_WHAT THE EXERCISE ASKS_
Among the lines below, copy exactly those from the one with "camera: 175 degrees right, 5 degrees down" through the one with "(300, 287) = (366, 341): brown", counting both ends.

_SUPPLIED RECORDS_
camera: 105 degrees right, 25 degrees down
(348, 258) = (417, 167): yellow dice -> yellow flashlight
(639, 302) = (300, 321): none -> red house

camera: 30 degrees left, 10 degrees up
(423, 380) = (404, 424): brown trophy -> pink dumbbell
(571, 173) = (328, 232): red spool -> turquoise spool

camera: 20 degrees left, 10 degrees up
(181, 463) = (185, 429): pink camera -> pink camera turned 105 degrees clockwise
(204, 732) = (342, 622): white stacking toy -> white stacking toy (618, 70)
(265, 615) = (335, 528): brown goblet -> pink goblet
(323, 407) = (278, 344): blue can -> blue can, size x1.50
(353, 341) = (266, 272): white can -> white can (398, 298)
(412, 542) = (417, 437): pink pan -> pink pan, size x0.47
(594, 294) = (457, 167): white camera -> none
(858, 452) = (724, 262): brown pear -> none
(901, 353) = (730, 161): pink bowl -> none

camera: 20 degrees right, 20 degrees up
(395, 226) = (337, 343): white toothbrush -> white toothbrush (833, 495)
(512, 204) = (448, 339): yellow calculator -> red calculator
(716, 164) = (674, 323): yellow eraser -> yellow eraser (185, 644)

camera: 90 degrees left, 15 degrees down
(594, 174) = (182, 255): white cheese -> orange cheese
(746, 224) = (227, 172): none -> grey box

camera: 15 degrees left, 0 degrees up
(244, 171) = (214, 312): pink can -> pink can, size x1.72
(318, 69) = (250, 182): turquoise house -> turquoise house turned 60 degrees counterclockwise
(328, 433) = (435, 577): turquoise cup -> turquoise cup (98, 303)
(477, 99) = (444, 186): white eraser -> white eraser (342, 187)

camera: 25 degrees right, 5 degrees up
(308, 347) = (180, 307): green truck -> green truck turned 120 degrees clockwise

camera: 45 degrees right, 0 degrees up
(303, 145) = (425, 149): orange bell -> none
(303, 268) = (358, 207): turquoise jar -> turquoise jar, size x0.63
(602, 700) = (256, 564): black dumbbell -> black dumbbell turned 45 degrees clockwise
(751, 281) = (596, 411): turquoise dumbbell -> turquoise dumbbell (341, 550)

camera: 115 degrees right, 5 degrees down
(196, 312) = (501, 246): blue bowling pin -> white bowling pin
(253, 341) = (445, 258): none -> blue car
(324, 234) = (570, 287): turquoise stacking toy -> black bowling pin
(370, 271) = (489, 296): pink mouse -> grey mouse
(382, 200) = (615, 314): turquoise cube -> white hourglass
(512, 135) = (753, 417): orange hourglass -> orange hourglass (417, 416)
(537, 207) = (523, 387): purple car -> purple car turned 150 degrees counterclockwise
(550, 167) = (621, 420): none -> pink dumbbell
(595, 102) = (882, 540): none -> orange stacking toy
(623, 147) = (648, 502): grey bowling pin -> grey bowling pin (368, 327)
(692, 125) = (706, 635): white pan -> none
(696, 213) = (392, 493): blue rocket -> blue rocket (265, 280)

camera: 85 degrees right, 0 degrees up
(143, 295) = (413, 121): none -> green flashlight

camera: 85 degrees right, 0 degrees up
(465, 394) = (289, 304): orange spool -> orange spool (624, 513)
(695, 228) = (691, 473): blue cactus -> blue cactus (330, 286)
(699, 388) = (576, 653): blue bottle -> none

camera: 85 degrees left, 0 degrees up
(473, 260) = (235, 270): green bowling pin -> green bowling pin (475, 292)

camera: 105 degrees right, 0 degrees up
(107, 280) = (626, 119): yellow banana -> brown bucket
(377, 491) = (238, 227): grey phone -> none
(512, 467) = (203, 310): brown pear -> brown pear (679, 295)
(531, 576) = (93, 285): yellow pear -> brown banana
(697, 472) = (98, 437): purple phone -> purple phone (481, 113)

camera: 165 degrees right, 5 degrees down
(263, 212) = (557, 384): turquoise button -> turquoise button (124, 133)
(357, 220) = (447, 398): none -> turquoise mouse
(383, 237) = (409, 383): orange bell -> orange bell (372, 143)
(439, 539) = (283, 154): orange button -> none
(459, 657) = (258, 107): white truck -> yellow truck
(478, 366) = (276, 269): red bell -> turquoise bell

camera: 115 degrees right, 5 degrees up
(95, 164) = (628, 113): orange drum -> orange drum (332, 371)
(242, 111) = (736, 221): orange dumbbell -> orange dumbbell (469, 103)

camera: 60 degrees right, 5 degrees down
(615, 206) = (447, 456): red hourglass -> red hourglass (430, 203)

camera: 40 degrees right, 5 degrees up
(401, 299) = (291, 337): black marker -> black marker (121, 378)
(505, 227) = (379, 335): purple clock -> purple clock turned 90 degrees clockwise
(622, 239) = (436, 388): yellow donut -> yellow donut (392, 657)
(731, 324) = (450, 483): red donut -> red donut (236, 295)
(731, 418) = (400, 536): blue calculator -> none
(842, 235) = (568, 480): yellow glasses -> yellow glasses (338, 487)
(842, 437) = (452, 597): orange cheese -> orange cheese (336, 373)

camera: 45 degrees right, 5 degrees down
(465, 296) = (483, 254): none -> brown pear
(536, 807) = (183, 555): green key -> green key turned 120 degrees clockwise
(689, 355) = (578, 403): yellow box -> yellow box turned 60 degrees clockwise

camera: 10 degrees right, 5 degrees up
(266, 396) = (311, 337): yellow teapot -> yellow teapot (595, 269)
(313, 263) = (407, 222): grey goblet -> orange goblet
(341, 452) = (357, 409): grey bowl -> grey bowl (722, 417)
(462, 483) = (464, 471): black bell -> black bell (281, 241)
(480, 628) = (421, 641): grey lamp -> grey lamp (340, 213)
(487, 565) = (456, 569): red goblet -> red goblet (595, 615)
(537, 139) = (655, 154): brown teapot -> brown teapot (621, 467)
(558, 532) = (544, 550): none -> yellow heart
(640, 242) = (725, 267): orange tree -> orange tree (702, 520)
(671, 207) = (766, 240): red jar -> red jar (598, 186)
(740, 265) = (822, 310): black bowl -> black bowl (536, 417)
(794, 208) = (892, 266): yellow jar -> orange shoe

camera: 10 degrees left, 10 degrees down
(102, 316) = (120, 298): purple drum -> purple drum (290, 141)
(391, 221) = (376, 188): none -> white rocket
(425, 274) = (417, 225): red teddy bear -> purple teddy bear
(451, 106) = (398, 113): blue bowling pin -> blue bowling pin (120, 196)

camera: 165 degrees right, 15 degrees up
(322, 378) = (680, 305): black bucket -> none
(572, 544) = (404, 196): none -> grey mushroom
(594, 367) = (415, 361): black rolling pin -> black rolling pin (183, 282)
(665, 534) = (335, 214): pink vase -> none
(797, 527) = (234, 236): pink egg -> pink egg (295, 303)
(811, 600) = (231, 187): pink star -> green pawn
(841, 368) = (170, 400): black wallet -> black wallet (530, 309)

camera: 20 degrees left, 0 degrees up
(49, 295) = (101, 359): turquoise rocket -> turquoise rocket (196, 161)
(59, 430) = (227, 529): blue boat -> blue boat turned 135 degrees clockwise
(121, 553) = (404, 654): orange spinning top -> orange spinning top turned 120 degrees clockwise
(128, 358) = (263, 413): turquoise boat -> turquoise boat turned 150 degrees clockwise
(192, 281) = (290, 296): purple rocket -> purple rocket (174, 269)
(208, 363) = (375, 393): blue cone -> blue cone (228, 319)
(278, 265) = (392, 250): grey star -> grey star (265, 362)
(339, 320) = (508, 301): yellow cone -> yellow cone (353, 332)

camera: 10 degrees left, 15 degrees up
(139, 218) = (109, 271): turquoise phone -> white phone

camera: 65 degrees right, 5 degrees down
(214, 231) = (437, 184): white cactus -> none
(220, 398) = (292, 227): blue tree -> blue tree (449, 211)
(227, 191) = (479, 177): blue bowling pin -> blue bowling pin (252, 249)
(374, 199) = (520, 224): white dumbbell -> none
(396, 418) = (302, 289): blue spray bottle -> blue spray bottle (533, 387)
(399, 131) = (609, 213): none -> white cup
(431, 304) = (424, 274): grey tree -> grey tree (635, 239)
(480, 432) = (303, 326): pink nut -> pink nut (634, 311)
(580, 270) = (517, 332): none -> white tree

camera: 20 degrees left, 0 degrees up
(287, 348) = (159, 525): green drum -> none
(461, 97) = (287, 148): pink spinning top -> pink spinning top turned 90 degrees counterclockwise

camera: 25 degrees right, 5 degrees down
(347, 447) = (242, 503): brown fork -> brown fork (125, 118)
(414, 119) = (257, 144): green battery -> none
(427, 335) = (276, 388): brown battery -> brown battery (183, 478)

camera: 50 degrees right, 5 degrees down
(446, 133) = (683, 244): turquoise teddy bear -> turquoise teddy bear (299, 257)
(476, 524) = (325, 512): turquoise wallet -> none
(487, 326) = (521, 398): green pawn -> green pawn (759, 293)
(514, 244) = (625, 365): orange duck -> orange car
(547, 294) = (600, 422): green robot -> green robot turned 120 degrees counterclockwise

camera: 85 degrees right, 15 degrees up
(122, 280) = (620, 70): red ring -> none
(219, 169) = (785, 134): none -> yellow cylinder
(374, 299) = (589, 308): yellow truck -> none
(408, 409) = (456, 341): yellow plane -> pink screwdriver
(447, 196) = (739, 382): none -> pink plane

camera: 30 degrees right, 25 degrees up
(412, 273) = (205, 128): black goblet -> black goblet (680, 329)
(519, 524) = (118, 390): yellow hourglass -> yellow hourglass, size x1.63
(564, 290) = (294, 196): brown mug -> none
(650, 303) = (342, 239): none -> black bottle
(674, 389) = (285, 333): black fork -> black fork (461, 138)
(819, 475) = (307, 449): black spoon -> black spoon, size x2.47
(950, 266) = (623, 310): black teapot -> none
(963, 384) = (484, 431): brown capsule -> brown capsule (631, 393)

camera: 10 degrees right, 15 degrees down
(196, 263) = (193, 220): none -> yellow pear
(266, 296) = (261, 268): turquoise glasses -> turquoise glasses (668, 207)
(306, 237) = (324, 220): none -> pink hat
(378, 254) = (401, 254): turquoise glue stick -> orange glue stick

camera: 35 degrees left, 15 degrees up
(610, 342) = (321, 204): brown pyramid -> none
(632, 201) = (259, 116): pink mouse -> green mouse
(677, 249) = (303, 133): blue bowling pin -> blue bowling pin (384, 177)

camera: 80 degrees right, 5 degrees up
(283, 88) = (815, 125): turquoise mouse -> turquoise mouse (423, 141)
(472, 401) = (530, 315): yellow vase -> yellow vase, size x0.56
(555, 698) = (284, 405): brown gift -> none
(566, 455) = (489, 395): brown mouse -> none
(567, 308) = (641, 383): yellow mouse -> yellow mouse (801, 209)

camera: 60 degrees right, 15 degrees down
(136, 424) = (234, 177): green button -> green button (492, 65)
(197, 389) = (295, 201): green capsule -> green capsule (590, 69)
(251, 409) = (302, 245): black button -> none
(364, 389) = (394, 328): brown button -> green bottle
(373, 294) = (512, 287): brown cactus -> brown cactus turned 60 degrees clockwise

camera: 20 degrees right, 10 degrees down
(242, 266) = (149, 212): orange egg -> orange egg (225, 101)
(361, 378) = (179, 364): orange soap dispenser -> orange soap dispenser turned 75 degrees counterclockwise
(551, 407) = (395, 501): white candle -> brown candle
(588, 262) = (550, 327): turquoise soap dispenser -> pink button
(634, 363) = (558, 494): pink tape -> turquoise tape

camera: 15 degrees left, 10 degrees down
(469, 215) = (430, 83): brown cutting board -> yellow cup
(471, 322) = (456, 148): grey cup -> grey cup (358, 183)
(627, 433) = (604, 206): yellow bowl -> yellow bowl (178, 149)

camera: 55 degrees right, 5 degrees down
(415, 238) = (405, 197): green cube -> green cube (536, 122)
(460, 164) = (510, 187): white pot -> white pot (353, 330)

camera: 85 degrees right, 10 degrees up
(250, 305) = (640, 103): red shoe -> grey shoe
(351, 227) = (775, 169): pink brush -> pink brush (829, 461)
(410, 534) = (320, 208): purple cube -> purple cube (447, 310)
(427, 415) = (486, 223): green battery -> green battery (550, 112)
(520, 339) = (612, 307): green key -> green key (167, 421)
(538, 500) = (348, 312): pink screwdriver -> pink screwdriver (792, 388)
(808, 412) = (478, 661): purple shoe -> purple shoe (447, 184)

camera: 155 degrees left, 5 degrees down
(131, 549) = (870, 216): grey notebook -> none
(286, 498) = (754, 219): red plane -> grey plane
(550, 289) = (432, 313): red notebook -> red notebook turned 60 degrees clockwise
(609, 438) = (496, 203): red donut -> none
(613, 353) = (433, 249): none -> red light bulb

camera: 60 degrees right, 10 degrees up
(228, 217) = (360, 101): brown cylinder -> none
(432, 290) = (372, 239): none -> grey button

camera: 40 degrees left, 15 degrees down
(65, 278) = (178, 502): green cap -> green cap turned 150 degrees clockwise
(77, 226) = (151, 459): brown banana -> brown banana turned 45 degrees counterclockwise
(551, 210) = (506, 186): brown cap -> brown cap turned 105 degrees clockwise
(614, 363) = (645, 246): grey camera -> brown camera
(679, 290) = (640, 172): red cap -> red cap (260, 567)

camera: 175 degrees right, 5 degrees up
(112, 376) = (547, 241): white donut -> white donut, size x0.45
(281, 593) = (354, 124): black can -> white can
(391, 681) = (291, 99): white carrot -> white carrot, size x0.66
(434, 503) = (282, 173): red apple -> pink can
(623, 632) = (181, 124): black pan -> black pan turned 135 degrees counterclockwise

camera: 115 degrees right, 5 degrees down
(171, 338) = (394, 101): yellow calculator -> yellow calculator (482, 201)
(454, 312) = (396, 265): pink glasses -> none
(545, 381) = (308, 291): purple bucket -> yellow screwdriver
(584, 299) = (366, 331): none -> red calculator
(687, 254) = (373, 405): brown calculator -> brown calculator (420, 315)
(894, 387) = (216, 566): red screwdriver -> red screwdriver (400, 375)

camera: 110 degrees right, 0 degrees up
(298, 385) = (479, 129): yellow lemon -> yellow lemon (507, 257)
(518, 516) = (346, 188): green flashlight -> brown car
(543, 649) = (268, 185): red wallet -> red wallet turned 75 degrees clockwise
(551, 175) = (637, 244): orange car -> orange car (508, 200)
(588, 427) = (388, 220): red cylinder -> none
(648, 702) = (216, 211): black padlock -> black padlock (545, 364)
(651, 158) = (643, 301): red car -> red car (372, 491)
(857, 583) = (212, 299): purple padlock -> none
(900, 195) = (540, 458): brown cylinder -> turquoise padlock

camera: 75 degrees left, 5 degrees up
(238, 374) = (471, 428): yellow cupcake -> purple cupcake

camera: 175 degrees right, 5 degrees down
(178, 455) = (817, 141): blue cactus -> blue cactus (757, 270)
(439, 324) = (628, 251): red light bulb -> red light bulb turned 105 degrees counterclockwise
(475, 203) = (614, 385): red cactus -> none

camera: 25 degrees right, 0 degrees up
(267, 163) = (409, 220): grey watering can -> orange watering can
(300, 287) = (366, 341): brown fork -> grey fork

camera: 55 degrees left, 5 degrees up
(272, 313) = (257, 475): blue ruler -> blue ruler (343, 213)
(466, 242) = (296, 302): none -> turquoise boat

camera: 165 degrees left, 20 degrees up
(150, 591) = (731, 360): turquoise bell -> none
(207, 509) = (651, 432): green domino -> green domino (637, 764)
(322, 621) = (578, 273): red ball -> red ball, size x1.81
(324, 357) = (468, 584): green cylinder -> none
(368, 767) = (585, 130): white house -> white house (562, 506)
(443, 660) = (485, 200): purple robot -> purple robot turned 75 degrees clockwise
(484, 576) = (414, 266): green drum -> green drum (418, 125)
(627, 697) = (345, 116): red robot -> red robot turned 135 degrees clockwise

_EXERCISE RESPONSE_
camera: 175 degrees right, 5 degrees down
(178, 455) = (817, 141): blue cactus -> blue cactus (757, 270)
(439, 324) = (628, 251): red light bulb -> red light bulb turned 105 degrees counterclockwise
(475, 203) = (614, 385): red cactus -> none

camera: 25 degrees right, 0 degrees up
(267, 163) = (409, 220): grey watering can -> orange watering can
(300, 287) = (366, 341): brown fork -> grey fork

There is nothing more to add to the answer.